> [RECORDED INFORMATION]:
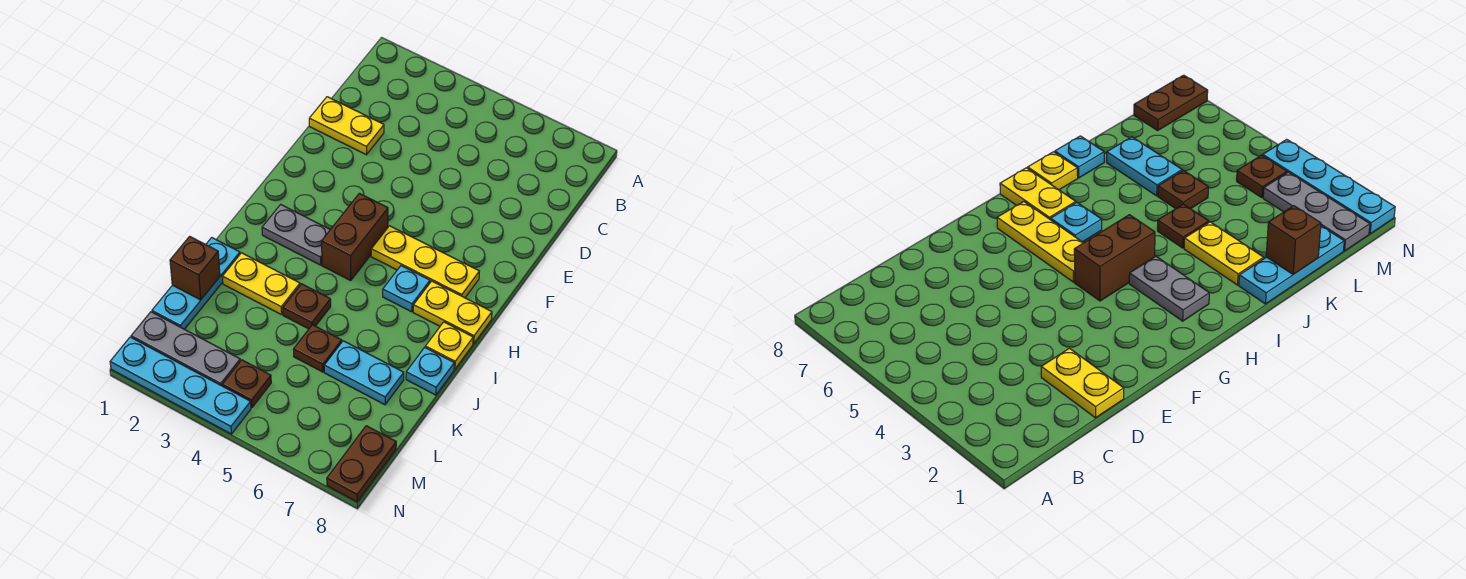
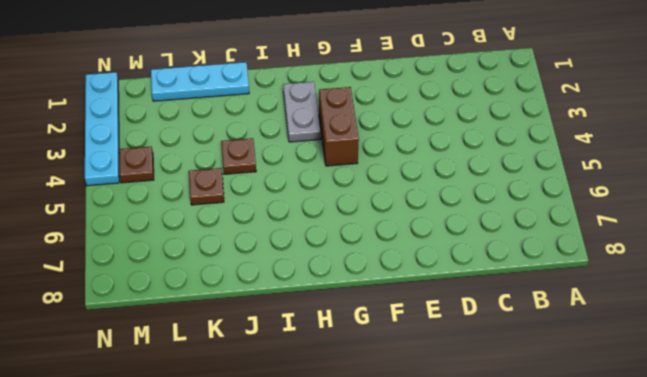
brown 1x2 brick [319,87,359,166] -> brown 1x2 brick turned to [322,193,388,281]
none -> yellow 1x2 plate [309,97,384,155]
none -> yellow 1x3 plate [371,226,479,298]
none -> cyan 1x1 plate [383,266,430,312]

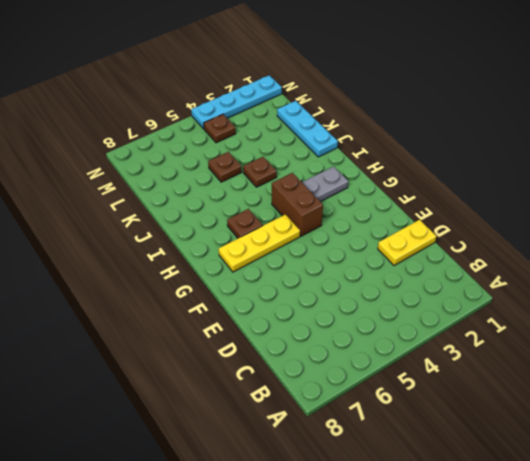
brown 1x1 plate [227,209,263,238] -> cyan 1x1 plate [383,266,430,312]
none -> yellow 1x2 plate [413,281,492,344]
none -> yellow 1x1 plate [425,322,473,369]
none -> yellow 1x2 plate [222,253,300,315]

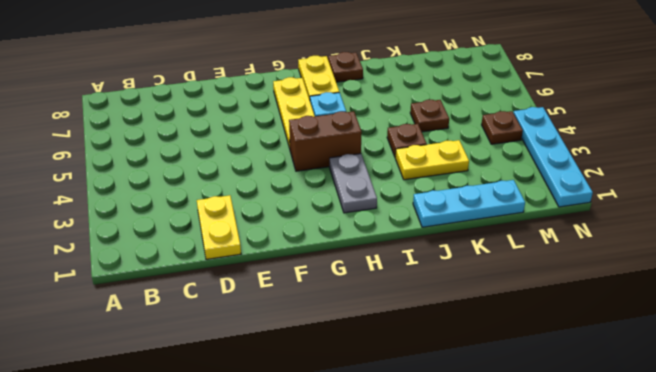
brown 1x1 plate [328,52,363,82] -> yellow 1x1 plate [425,322,473,369]
yellow 1x2 plate [395,140,469,180] -> yellow 1x2 plate turned to [222,253,300,315]
none -> cyan 1x1 plate [406,347,454,395]
none -> cyan 1x2 plate [324,341,404,405]
none -> grey 1x3 plate [131,312,240,386]

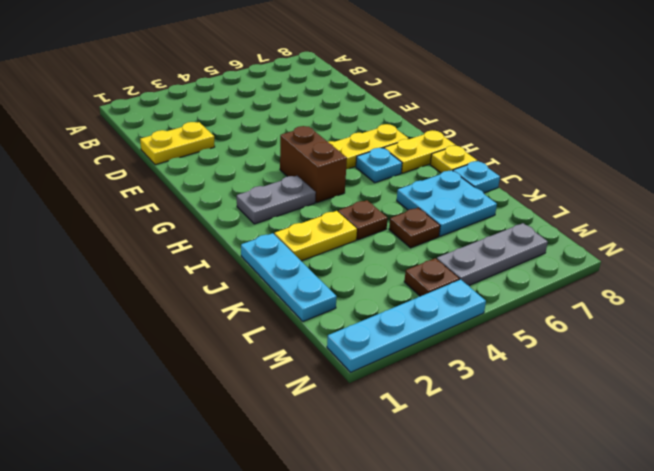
cyan 2x2 plate [397,170,497,236] -> cyan 1x2 plate [324,341,404,405]
grey 1x3 plate [437,223,548,285] -> grey 1x3 plate moved to [131,312,240,386]
none -> brown 1x2 plate [327,426,396,502]
none -> brown 1x1 brick [170,236,220,300]

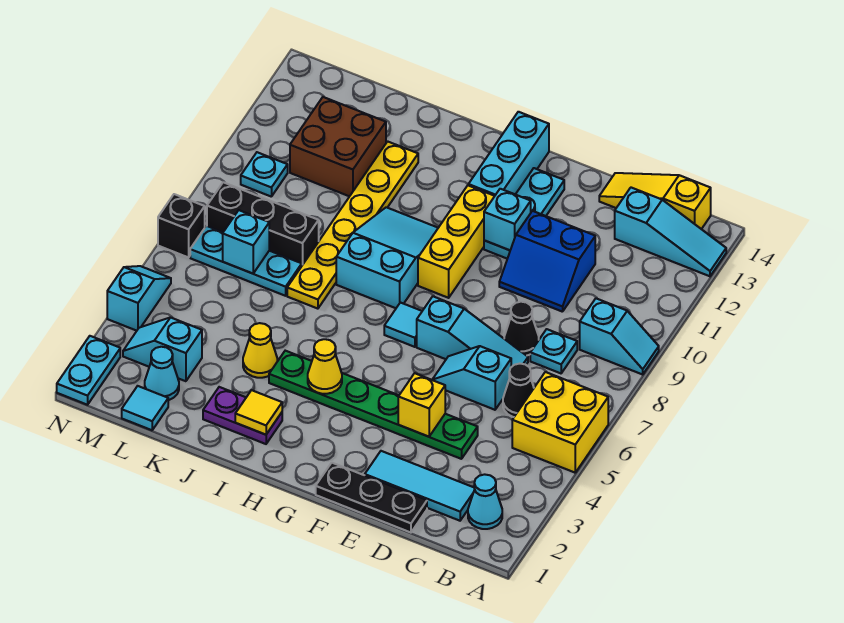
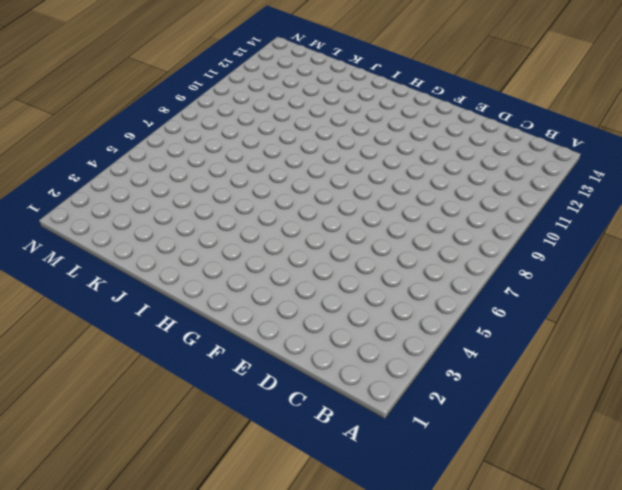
none -> yellow 2x2 brick [512,372,608,473]
none -> cyan 1x2 slope [580,299,659,374]
none -> cyan 1x3 slope [615,188,726,276]
none -> cyan 1x1 cone [468,474,502,529]

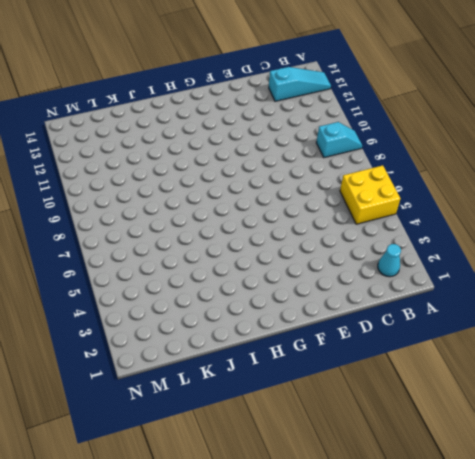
none -> yellow 1x3 slope [599,173,711,229]
none -> cyan 1x3 tile [365,451,475,521]
none -> black 1x1 cone [503,364,534,417]
none -> cyan 1x1 plate [530,329,577,373]

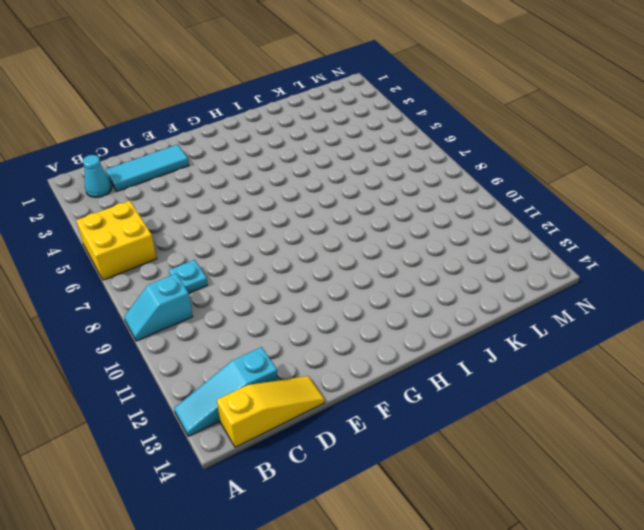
none -> black 1x1 cone [503,364,534,417]
none -> black 1x3 plate [316,463,427,533]
none -> green 1x6 plate [269,351,478,459]
none -> cyan 1x2 slope [432,346,511,410]

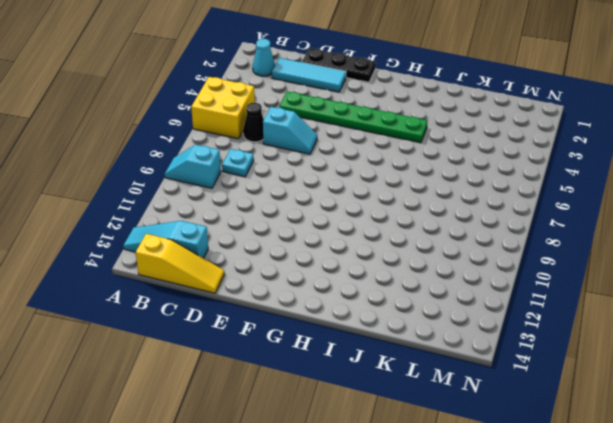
none -> cyan 1x3 slope [417,296,528,367]
none -> black 1x1 cone [504,302,539,356]
none -> blue 2x2 slope [499,211,595,312]
none -> cyan 1x3 plate [484,168,564,259]

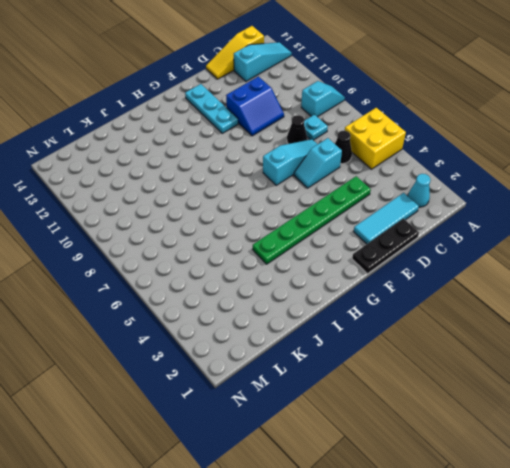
none -> cyan 1x1 tile [384,303,422,347]
none -> yellow 1x3 brick [418,186,494,298]
none -> cyan 1x3 brick [468,112,549,196]
none -> cyan 2x3 slope [336,207,438,308]

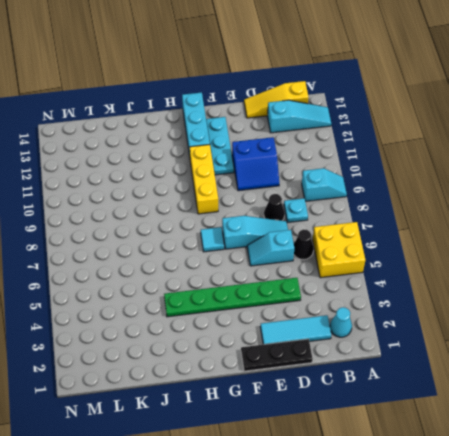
none -> cyan 2x3 slope [336,207,438,308]
none -> purple 1x2 plate [203,387,282,444]
none -> yellow 1x1 cone [243,323,277,378]
none -> yellow 1x6 plate [287,141,418,309]

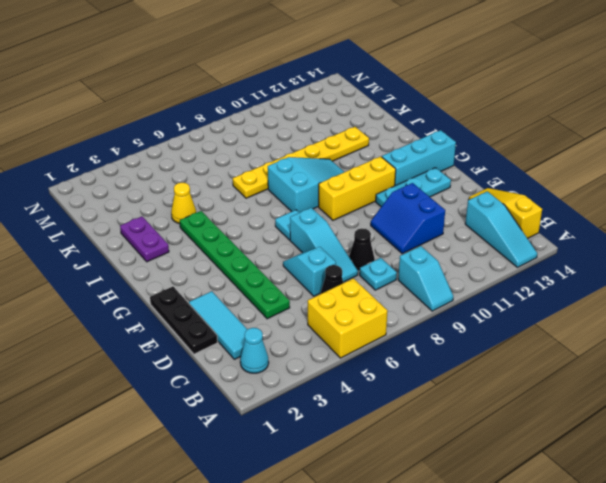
none -> cyan 1x3 plate [190,226,302,296]
none -> black 1x3 brick [207,182,319,265]
none -> brown 2x2 brick [290,97,386,196]
none -> cyan 1x1 tile [122,386,168,430]

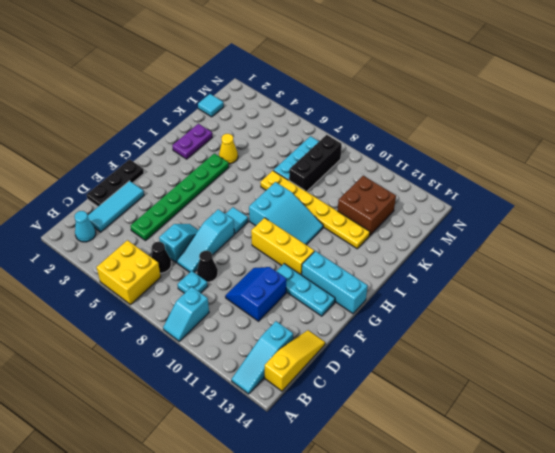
none -> cyan 1x1 cone [145,347,179,400]
none -> cyan 1x2 slope [123,317,202,381]
none -> cyan 1x1 plate [241,152,288,197]
none -> cyan 1x2 plate [57,336,120,405]

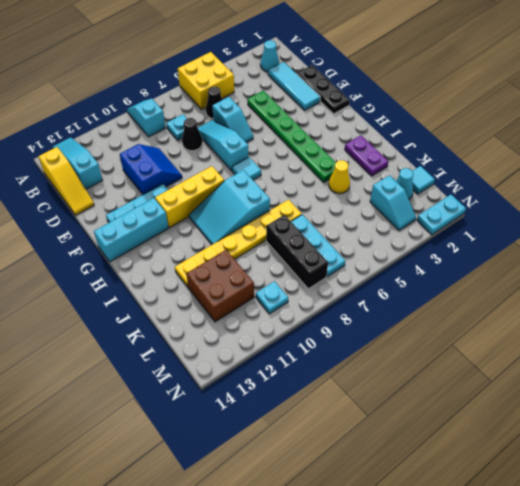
none -> cyan 1x2 slope [107,266,171,331]
none -> black 1x1 brick [158,194,205,257]
none -> yellow 1x1 brick [398,373,445,437]
none -> cyan 1x1 brick [484,189,531,250]

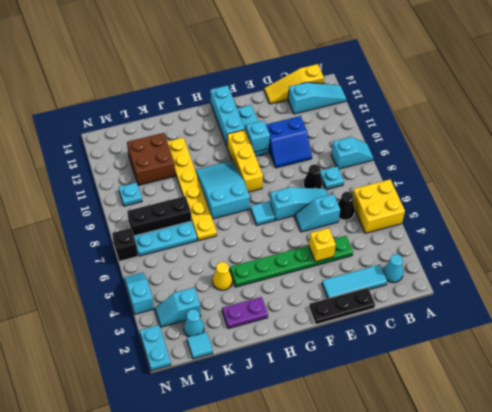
none -> yellow 1x1 cone [308,339,342,394]
none -> yellow 1x1 tile [235,390,282,435]
none -> cyan 1x1 brick [223,210,269,274]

> [ABOUT THIS EXERCISE]:
Although the entries contain pictures, reproduce only the rest, exactly as written.

> [RESPONSE TO THIS EXERCISE]:
brown 1x2 brick [319,87,359,166] -> brown 1x2 brick turned to [322,193,388,281]
none -> yellow 1x2 plate [309,97,384,155]
none -> yellow 1x3 plate [371,226,479,298]
none -> cyan 1x1 plate [383,266,430,312]

brown 1x1 plate [227,209,263,238] -> cyan 1x1 plate [383,266,430,312]
none -> yellow 1x2 plate [413,281,492,344]
none -> yellow 1x1 plate [425,322,473,369]
none -> yellow 1x2 plate [222,253,300,315]

brown 1x1 plate [328,52,363,82] -> yellow 1x1 plate [425,322,473,369]
yellow 1x2 plate [395,140,469,180] -> yellow 1x2 plate turned to [222,253,300,315]
none -> cyan 1x1 plate [406,347,454,395]
none -> cyan 1x2 plate [324,341,404,405]
none -> grey 1x3 plate [131,312,240,386]

cyan 2x2 plate [397,170,497,236] -> cyan 1x2 plate [324,341,404,405]
grey 1x3 plate [437,223,548,285] -> grey 1x3 plate moved to [131,312,240,386]
none -> brown 1x2 plate [327,426,396,502]
none -> brown 1x1 brick [170,236,220,300]

none -> yellow 2x2 brick [512,372,608,473]
none -> cyan 1x2 slope [580,299,659,374]
none -> cyan 1x3 slope [615,188,726,276]
none -> cyan 1x1 cone [468,474,502,529]

none -> yellow 1x3 slope [599,173,711,229]
none -> cyan 1x3 tile [365,451,475,521]
none -> black 1x1 cone [503,364,534,417]
none -> cyan 1x1 plate [530,329,577,373]

none -> black 1x1 cone [503,364,534,417]
none -> black 1x3 plate [316,463,427,533]
none -> green 1x6 plate [269,351,478,459]
none -> cyan 1x2 slope [432,346,511,410]

none -> cyan 1x3 slope [417,296,528,367]
none -> black 1x1 cone [504,302,539,356]
none -> blue 2x2 slope [499,211,595,312]
none -> cyan 1x3 plate [484,168,564,259]

none -> cyan 1x1 tile [384,303,422,347]
none -> yellow 1x3 brick [418,186,494,298]
none -> cyan 1x3 brick [468,112,549,196]
none -> cyan 2x3 slope [336,207,438,308]

none -> cyan 2x3 slope [336,207,438,308]
none -> purple 1x2 plate [203,387,282,444]
none -> yellow 1x1 cone [243,323,277,378]
none -> yellow 1x6 plate [287,141,418,309]

none -> cyan 1x3 plate [190,226,302,296]
none -> black 1x3 brick [207,182,319,265]
none -> brown 2x2 brick [290,97,386,196]
none -> cyan 1x1 tile [122,386,168,430]

none -> cyan 1x1 cone [145,347,179,400]
none -> cyan 1x2 slope [123,317,202,381]
none -> cyan 1x1 plate [241,152,288,197]
none -> cyan 1x2 plate [57,336,120,405]

none -> cyan 1x2 slope [107,266,171,331]
none -> black 1x1 brick [158,194,205,257]
none -> yellow 1x1 brick [398,373,445,437]
none -> cyan 1x1 brick [484,189,531,250]

none -> yellow 1x1 cone [308,339,342,394]
none -> yellow 1x1 tile [235,390,282,435]
none -> cyan 1x1 brick [223,210,269,274]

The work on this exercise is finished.